• _WHAT NEEDS TO BE DONE_: Output the data in full. Keep every word exact and exclude the pictures.

• _SOURCE MATERIAL_:
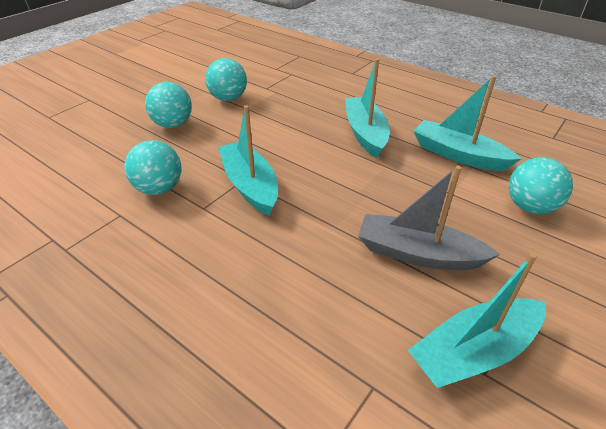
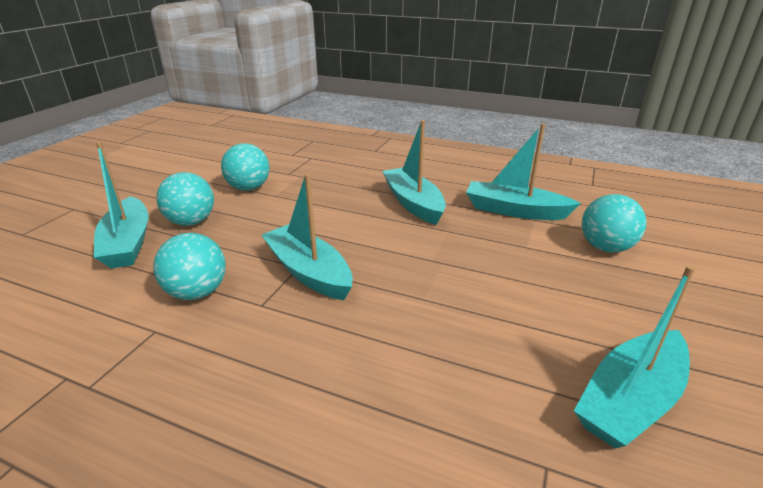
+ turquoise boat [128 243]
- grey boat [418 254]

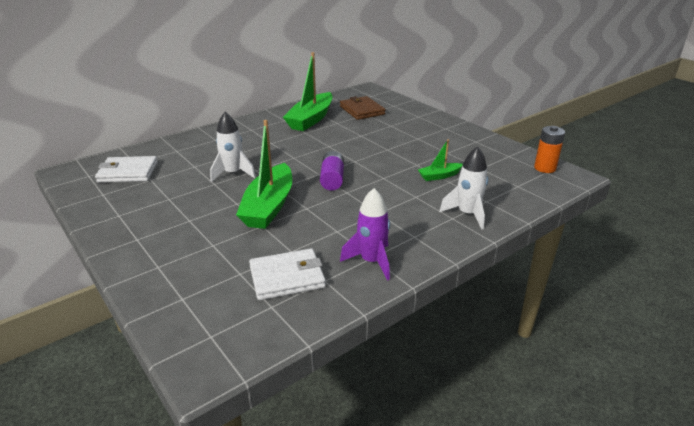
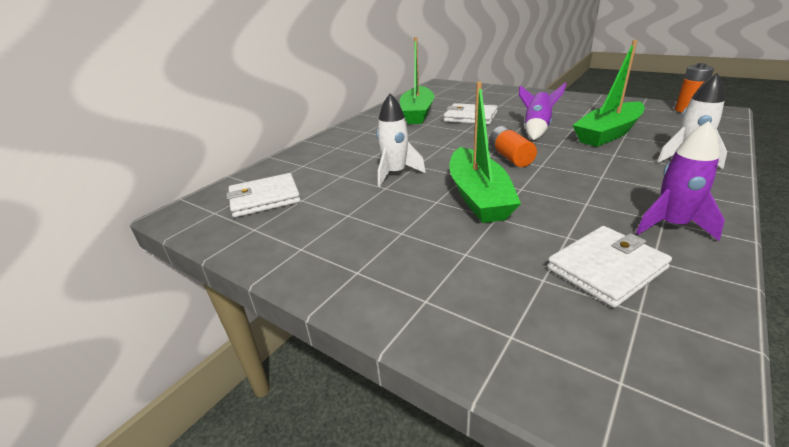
+ white wallet [470 117]
~ purple battery [332 179] to orange battery [510 157]
+ purple rocket [536 129]
~ green boat [439 176] = [608 133] x2.02
- brown wallet [362 110]

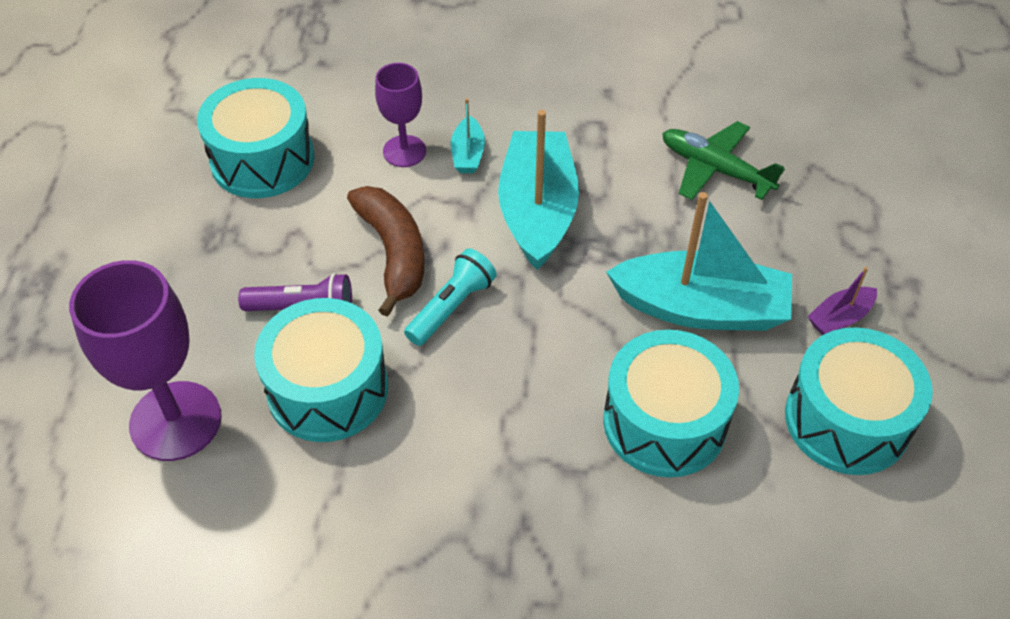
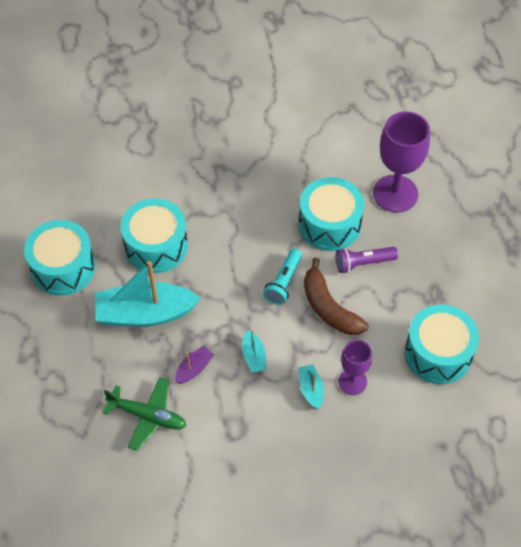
~ purple boat [839 318] to [194 369]
~ turquoise boat [537 211] = [254 356] x0.45

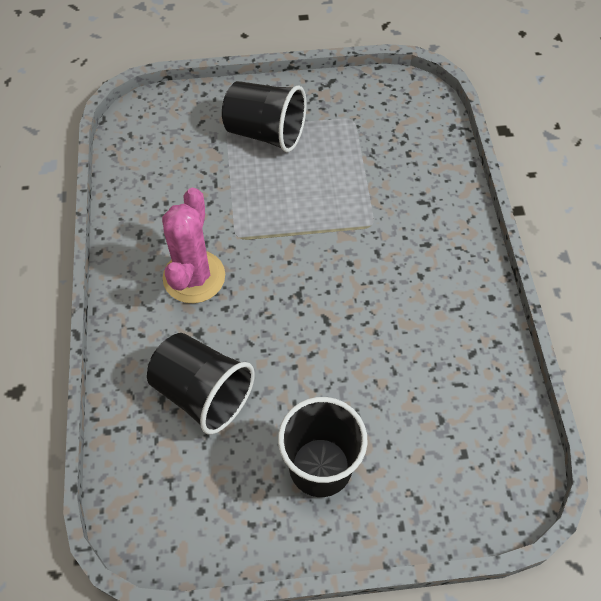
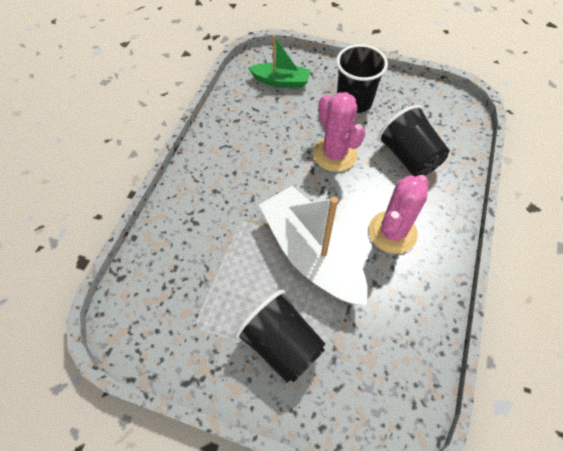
+ green boat [281 81]
+ white boat [312 254]
+ pink cactus [334 154]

• _OUTPUT_:
+ turquoise boat [128 243]
- grey boat [418 254]

+ white wallet [470 117]
~ purple battery [332 179] to orange battery [510 157]
+ purple rocket [536 129]
~ green boat [439 176] = [608 133] x2.02
- brown wallet [362 110]

~ purple boat [839 318] to [194 369]
~ turquoise boat [537 211] = [254 356] x0.45

+ green boat [281 81]
+ white boat [312 254]
+ pink cactus [334 154]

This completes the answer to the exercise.